_Work required_
What is the number of lines in these entries that contain "present"? State it alone.

[Exercise material]

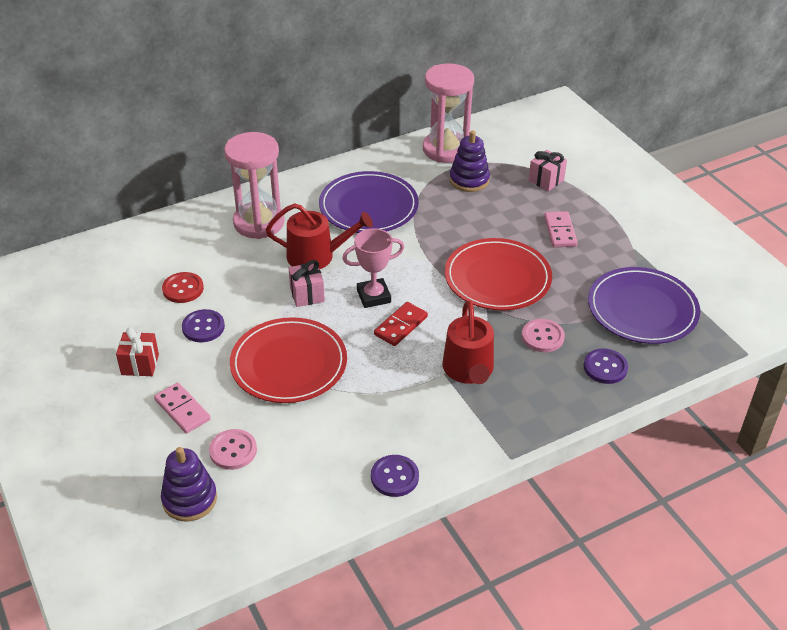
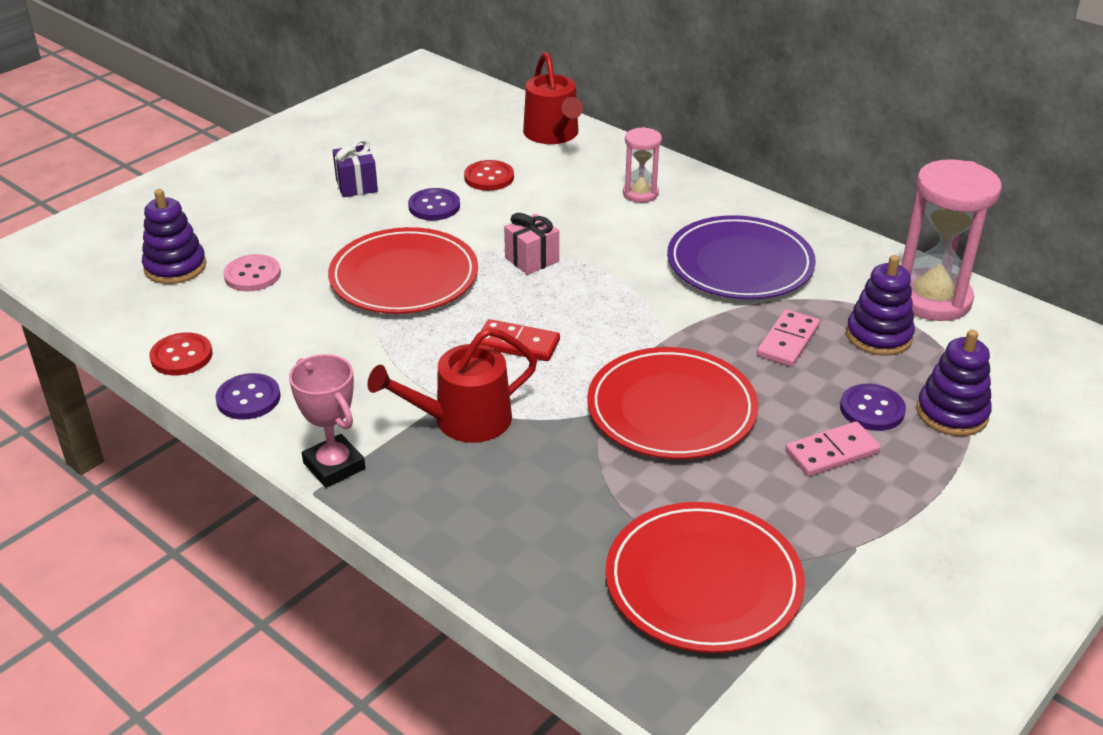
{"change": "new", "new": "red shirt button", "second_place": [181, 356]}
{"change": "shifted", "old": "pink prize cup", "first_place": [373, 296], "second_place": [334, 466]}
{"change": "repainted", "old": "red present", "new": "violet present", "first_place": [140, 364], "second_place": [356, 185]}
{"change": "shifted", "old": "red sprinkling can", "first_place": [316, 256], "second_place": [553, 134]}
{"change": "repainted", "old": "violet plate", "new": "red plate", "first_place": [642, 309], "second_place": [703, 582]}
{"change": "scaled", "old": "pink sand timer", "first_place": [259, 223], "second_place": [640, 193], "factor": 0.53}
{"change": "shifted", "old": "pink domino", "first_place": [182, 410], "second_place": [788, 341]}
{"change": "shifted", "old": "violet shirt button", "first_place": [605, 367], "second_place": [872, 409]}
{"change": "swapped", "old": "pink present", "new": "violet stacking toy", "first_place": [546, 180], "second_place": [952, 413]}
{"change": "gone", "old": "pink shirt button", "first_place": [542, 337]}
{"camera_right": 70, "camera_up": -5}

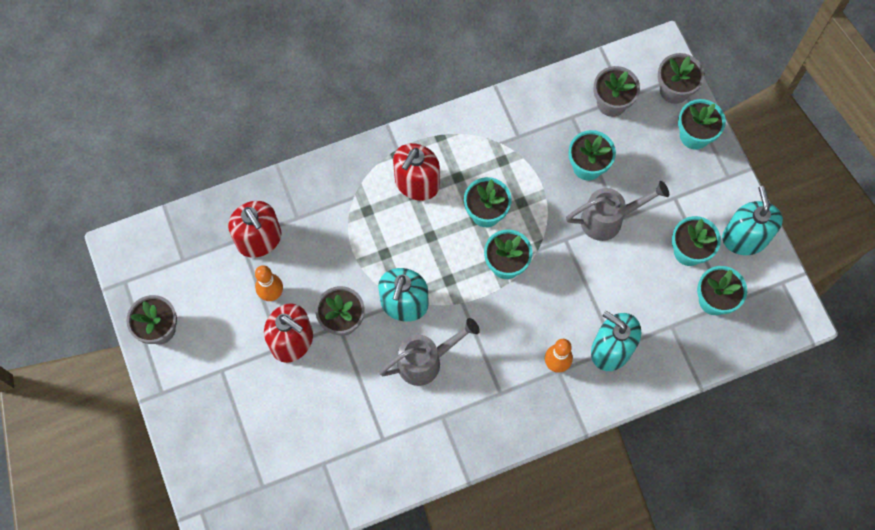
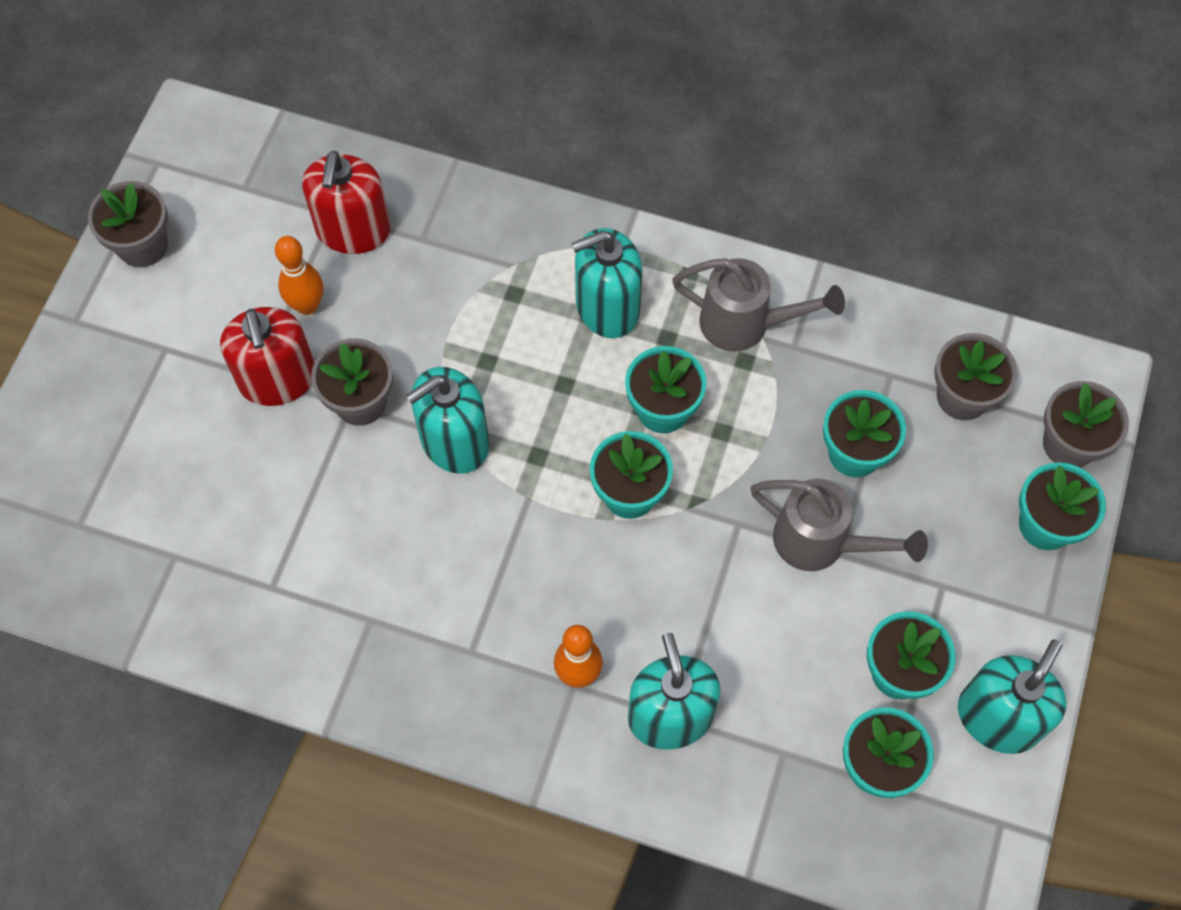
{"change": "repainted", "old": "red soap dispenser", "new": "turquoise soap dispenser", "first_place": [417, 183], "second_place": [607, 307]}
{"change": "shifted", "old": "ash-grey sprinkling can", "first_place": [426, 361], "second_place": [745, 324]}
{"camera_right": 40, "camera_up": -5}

[/Exercise material]
[Exercise material]

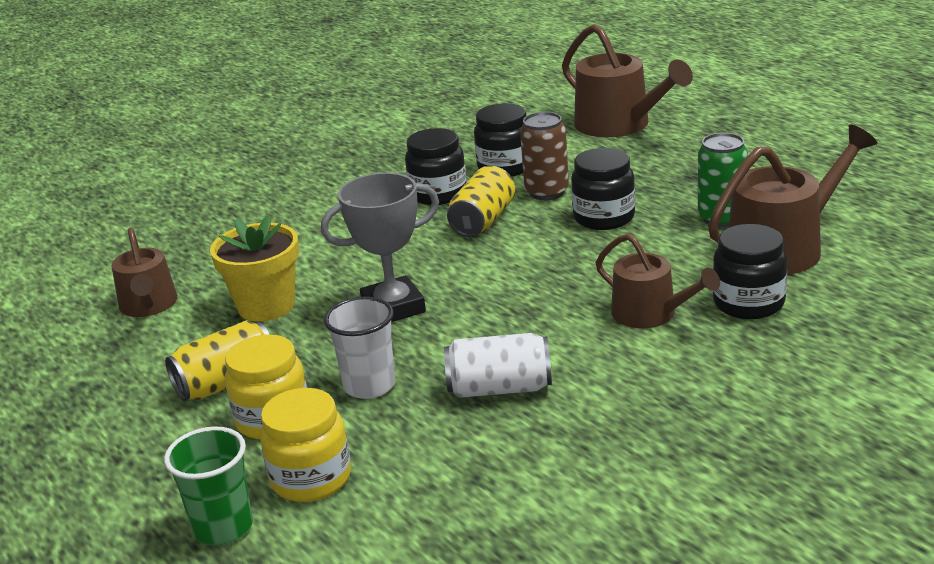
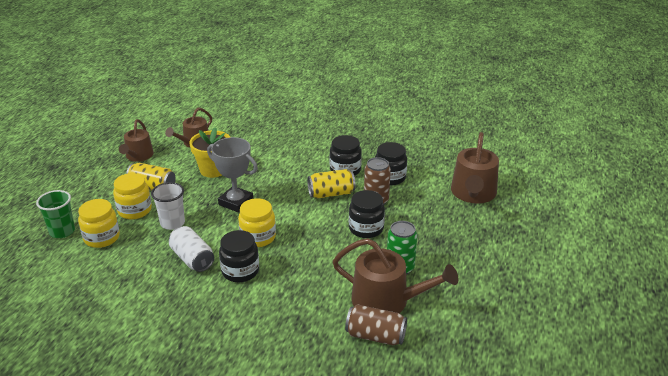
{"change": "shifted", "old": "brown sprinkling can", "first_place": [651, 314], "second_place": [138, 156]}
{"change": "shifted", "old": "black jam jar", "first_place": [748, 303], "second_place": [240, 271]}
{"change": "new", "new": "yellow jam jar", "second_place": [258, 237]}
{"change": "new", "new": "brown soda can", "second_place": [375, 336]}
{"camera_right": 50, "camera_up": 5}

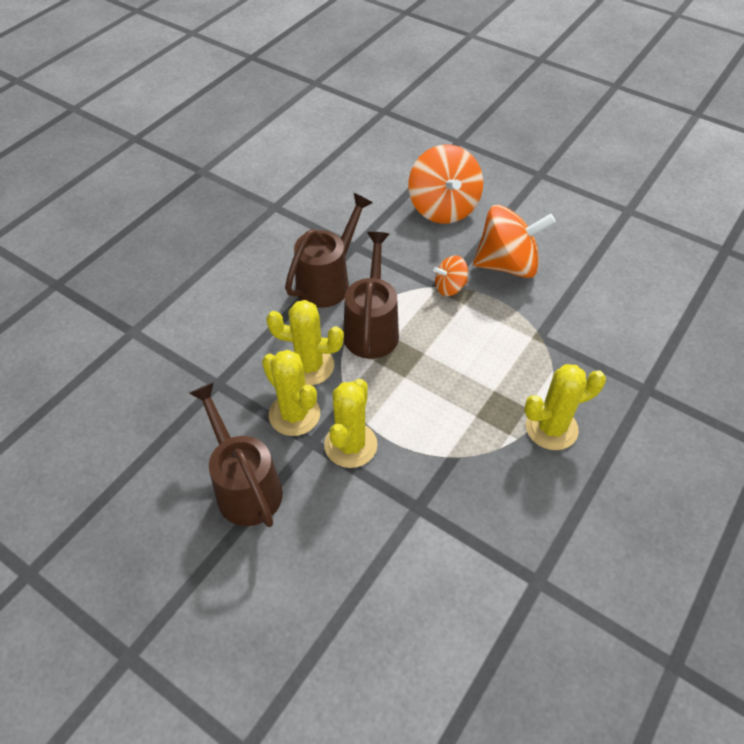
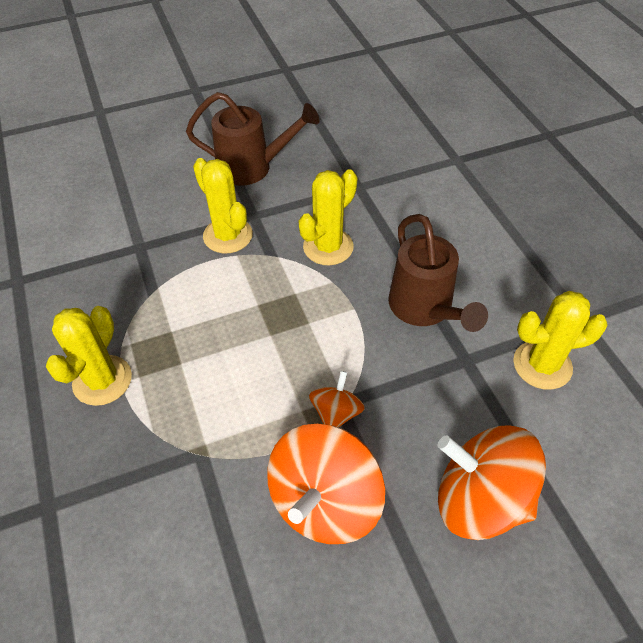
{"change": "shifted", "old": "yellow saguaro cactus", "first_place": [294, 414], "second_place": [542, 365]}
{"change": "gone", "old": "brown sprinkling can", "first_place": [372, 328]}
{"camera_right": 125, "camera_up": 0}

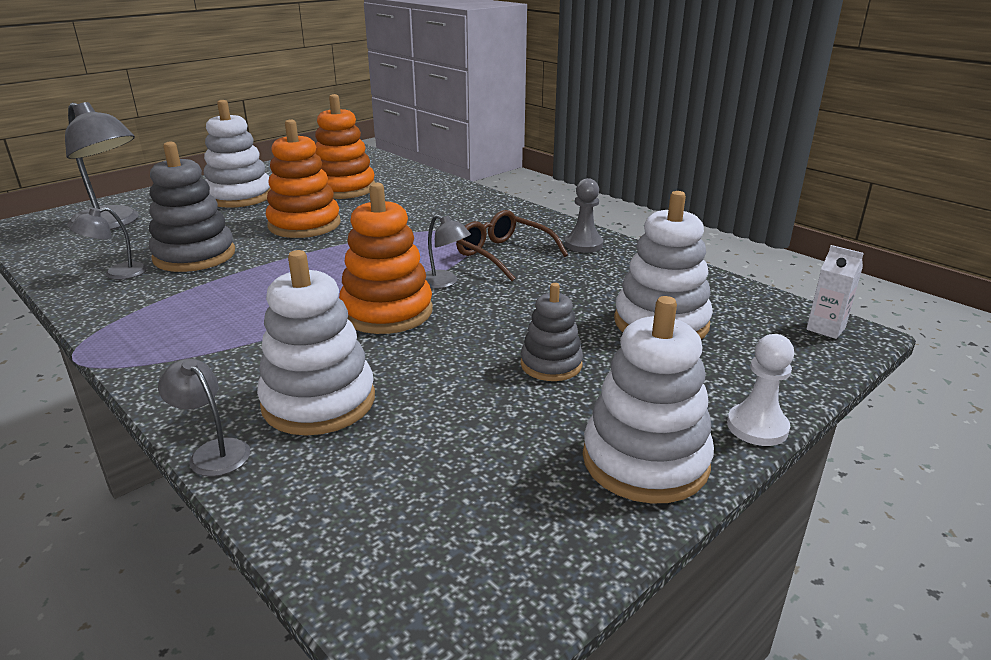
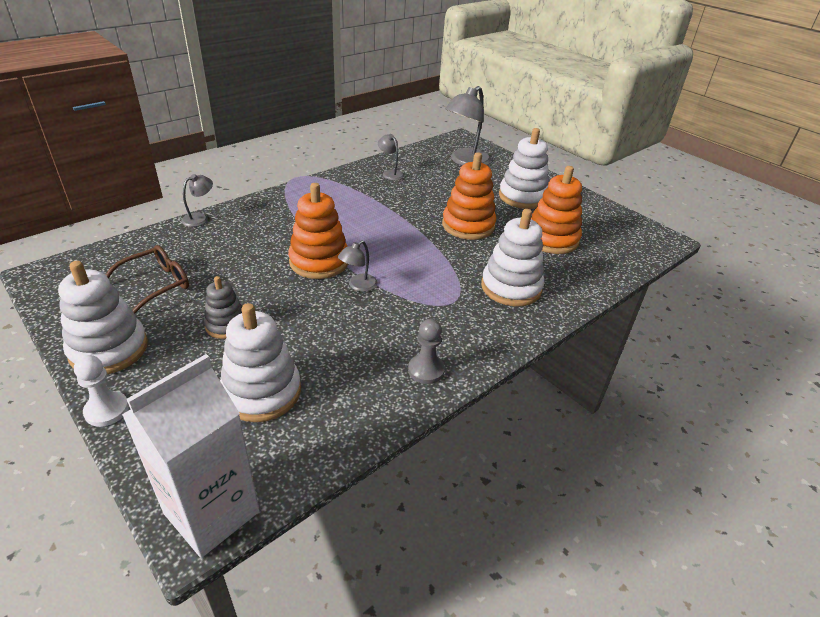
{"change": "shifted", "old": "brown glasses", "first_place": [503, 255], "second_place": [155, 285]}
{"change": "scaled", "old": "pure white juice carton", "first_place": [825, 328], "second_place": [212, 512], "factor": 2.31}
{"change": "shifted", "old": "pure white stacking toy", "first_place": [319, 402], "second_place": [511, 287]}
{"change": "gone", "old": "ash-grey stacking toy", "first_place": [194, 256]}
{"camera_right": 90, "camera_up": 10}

[/Exercise material]
[Exercise material]

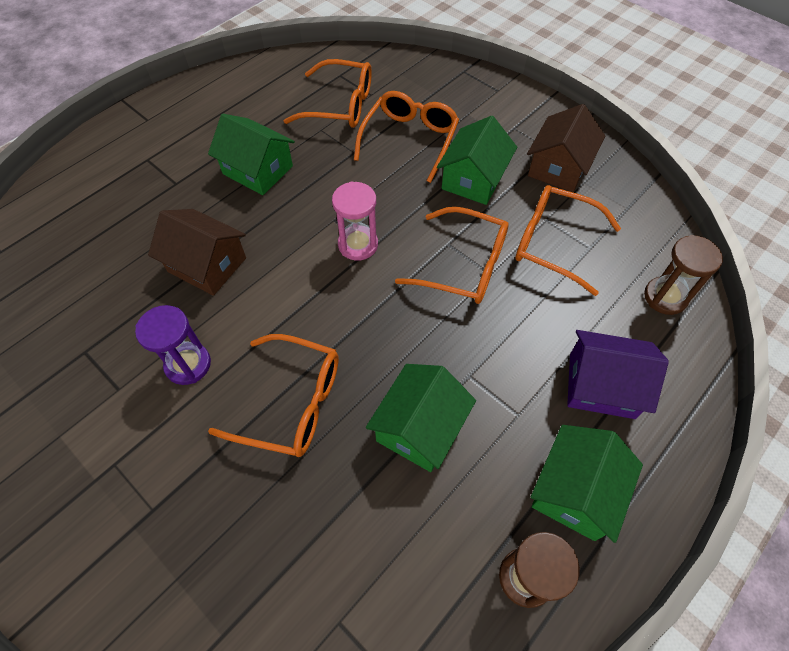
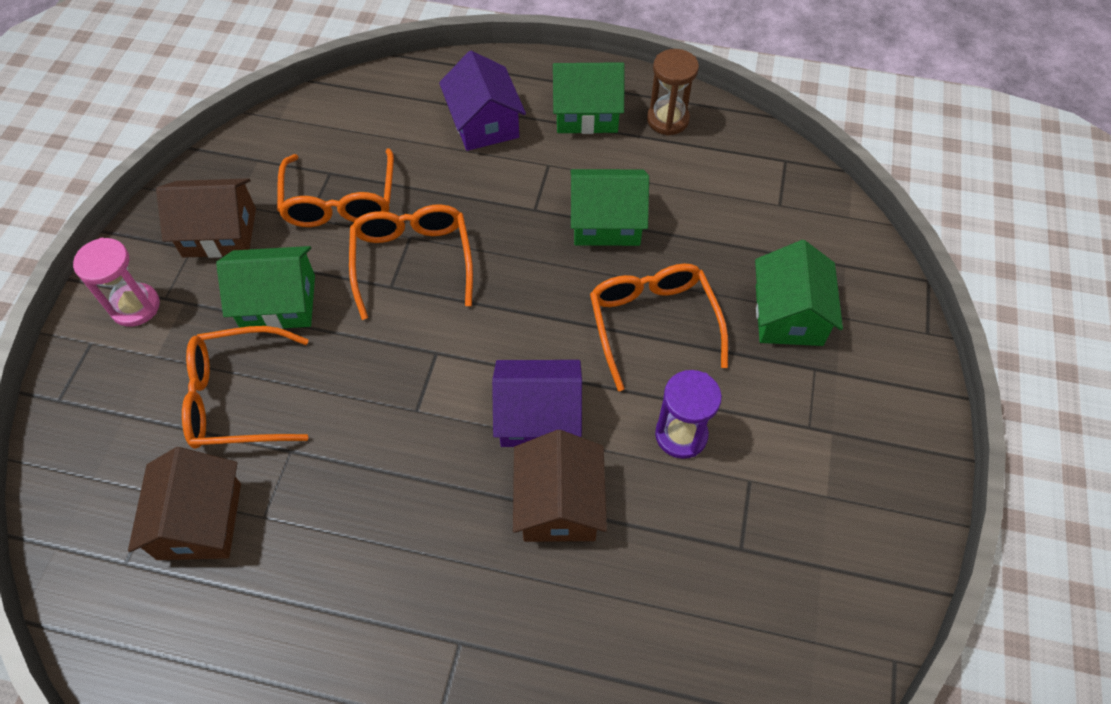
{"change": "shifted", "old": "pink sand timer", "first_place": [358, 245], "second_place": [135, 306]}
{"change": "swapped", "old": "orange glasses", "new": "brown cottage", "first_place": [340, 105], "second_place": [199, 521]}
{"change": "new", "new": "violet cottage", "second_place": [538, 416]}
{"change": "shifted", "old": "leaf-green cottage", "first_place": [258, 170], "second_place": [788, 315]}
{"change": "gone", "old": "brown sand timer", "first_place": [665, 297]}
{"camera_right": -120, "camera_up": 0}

[/Exercise material]

_Response_
2